* Provided data *
◇ ◇ ◇ ◇ ◇
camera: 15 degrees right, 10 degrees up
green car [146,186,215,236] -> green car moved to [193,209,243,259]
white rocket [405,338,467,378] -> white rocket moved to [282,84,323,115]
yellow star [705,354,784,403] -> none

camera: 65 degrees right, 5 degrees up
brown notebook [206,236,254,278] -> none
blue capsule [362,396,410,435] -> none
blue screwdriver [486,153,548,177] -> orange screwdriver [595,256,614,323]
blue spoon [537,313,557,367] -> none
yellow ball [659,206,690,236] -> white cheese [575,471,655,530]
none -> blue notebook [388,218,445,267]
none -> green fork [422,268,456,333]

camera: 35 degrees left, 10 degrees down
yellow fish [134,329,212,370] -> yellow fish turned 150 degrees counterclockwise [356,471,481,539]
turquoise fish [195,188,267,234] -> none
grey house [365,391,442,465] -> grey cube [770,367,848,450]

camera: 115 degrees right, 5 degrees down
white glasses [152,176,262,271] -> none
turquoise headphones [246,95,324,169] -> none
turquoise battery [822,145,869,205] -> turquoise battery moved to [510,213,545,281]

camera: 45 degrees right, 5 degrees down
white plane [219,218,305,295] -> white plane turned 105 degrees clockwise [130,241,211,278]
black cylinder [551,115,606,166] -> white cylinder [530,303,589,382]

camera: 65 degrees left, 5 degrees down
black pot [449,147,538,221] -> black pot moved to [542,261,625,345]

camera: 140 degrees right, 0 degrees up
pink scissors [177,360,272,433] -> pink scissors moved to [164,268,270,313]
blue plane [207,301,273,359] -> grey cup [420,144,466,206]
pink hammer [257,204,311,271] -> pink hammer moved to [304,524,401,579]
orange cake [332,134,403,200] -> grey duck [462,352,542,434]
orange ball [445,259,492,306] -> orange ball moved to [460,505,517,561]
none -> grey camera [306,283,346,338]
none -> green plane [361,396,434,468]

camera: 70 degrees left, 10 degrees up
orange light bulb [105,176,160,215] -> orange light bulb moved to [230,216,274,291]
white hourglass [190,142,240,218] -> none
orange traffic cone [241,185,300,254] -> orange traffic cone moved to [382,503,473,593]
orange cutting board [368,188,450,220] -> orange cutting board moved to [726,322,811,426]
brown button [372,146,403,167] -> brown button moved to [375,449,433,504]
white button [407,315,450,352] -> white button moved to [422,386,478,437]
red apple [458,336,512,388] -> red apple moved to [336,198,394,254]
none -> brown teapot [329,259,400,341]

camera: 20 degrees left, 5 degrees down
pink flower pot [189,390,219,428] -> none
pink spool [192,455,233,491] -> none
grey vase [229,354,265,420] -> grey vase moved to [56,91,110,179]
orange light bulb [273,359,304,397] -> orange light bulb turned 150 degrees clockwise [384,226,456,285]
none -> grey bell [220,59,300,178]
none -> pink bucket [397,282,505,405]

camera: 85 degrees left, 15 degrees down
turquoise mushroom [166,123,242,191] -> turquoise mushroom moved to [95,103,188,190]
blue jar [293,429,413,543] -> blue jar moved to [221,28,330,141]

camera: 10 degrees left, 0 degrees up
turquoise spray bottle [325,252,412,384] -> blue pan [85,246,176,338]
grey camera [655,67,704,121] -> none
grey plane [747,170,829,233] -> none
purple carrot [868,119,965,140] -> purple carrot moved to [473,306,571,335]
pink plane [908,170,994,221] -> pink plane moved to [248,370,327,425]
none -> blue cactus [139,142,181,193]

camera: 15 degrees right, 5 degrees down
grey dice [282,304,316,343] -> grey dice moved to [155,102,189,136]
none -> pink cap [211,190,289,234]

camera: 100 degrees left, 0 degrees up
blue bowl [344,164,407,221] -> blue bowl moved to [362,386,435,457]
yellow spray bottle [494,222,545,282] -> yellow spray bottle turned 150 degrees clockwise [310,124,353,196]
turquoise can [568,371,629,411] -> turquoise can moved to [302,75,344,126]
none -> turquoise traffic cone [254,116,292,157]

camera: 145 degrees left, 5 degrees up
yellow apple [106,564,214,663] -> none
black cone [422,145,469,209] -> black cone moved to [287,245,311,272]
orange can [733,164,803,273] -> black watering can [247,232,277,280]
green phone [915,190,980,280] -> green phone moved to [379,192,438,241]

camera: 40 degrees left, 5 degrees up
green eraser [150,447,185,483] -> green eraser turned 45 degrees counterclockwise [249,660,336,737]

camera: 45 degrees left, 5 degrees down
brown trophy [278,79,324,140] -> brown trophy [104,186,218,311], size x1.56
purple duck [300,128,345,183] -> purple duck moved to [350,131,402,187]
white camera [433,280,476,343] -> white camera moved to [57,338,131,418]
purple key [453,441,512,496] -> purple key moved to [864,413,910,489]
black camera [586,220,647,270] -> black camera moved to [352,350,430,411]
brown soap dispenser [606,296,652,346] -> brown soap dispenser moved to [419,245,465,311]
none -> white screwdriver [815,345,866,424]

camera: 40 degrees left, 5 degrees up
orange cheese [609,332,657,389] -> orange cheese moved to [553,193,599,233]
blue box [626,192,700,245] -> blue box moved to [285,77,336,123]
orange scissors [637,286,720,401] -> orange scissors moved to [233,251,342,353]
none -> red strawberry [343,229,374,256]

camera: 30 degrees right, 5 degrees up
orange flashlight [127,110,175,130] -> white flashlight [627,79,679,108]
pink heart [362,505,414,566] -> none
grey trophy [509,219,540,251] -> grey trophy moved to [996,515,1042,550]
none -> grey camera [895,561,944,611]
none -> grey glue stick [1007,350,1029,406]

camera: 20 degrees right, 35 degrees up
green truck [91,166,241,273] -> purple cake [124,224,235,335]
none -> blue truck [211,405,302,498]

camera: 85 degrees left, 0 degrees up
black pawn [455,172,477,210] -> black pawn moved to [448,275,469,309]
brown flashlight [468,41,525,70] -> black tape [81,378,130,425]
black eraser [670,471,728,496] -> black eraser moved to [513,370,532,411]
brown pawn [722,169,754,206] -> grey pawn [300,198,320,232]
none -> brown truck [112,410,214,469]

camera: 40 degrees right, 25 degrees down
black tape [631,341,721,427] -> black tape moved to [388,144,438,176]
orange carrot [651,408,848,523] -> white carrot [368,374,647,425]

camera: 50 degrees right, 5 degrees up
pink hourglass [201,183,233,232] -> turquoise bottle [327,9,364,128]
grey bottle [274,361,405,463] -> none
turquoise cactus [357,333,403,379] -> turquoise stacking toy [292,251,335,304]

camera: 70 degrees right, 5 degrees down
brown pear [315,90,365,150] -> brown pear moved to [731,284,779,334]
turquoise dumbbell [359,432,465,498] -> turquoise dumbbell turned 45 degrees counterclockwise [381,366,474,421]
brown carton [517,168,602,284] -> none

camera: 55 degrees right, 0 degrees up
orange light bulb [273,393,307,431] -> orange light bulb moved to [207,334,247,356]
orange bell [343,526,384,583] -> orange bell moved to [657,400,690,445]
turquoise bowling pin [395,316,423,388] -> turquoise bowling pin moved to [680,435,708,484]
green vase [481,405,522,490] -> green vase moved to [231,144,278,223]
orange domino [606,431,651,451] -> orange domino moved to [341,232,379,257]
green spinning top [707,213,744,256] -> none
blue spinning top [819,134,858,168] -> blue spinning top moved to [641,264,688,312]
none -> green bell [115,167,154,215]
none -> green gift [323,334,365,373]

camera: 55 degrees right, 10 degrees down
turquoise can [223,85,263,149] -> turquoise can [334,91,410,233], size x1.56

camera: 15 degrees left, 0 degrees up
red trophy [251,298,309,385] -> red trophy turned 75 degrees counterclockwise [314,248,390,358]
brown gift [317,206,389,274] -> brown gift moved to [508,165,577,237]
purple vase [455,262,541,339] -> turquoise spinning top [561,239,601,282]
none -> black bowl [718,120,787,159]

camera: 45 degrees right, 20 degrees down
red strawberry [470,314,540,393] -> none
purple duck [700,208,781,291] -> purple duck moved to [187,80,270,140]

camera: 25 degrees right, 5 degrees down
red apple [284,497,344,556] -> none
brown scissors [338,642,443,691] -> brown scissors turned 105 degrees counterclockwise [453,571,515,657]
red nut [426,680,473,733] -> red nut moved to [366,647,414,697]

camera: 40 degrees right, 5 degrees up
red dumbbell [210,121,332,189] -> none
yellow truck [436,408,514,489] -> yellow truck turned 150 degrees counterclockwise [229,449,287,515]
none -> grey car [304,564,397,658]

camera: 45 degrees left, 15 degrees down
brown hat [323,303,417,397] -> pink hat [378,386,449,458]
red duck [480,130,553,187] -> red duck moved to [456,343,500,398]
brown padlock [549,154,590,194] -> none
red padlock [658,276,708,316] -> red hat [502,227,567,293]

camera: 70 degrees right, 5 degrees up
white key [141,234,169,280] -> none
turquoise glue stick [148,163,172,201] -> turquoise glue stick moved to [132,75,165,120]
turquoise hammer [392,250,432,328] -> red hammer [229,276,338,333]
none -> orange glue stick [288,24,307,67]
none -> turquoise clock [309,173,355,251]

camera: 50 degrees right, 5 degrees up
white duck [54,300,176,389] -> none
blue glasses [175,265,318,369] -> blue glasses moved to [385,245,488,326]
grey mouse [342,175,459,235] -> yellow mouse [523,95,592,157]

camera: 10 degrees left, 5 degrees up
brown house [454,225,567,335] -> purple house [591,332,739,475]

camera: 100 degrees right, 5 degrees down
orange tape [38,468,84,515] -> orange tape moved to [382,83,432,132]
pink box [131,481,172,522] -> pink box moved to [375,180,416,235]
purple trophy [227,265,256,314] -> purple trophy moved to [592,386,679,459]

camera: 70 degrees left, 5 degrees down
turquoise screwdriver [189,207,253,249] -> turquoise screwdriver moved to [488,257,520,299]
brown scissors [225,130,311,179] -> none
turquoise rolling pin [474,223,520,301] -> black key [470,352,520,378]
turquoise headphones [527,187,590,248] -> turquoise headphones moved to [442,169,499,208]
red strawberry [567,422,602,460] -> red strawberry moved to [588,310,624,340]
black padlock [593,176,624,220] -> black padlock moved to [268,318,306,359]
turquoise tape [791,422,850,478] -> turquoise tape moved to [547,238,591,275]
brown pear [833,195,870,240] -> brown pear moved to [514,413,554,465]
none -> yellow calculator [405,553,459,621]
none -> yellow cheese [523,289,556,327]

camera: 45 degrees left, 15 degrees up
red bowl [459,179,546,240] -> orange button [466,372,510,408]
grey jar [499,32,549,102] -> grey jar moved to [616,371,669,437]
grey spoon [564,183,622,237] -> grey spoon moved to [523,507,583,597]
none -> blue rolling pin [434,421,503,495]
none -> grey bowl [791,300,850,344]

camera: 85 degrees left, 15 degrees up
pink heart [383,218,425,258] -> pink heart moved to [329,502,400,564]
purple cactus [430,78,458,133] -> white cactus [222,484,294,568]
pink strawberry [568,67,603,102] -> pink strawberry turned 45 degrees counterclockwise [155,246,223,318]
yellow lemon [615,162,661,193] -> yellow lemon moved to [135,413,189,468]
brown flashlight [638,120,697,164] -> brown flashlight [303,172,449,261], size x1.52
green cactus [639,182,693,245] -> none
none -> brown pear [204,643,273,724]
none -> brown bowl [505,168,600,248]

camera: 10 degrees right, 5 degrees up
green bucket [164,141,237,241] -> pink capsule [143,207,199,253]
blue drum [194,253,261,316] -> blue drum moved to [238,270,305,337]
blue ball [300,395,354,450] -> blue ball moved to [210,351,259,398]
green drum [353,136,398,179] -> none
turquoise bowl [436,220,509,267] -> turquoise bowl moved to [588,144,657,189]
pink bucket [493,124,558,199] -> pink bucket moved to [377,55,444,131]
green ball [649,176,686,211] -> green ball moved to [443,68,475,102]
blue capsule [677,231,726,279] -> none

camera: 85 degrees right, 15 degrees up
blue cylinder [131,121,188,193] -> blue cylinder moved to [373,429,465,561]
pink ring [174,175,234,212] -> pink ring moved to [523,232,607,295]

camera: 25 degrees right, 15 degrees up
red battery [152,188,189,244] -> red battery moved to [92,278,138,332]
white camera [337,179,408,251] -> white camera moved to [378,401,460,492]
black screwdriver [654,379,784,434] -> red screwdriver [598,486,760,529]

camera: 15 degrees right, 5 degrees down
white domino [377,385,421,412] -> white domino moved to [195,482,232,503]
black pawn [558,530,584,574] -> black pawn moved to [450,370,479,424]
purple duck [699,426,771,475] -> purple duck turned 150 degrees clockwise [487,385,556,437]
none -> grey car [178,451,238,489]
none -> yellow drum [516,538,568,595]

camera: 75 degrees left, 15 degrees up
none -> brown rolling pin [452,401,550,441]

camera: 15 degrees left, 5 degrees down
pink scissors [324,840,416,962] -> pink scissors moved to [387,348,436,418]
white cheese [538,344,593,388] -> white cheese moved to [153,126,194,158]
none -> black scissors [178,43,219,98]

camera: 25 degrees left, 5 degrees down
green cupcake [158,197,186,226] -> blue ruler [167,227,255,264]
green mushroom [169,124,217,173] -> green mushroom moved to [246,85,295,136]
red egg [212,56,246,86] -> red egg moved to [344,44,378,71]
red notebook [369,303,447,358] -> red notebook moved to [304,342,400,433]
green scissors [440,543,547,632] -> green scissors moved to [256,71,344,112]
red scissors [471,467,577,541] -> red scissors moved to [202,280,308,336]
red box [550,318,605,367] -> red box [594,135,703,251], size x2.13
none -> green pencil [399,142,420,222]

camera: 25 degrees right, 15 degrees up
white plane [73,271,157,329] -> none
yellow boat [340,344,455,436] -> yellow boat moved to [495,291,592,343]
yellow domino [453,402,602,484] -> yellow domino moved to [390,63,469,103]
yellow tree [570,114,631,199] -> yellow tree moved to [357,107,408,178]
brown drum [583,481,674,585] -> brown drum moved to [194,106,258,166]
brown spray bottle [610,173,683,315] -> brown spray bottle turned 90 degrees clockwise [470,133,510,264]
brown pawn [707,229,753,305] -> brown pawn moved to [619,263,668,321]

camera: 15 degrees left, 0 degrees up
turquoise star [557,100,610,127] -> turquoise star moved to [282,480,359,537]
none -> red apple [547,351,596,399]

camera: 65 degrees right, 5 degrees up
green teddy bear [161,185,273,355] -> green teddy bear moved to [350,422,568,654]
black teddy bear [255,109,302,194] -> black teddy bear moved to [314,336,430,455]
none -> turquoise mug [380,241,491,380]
◇ ◇ ◇ ◇ ◇
* Directions *
Which lines run from the one holding "camera: 55 degrees right, 0 degrees up" through the one holding "green spinning top [707,213,744,256] -> none" in the records above? Repeat them exactly, both included, and nothing more.

* Answer for this exercise *
camera: 55 degrees right, 0 degrees up
orange light bulb [273,393,307,431] -> orange light bulb moved to [207,334,247,356]
orange bell [343,526,384,583] -> orange bell moved to [657,400,690,445]
turquoise bowling pin [395,316,423,388] -> turquoise bowling pin moved to [680,435,708,484]
green vase [481,405,522,490] -> green vase moved to [231,144,278,223]
orange domino [606,431,651,451] -> orange domino moved to [341,232,379,257]
green spinning top [707,213,744,256] -> none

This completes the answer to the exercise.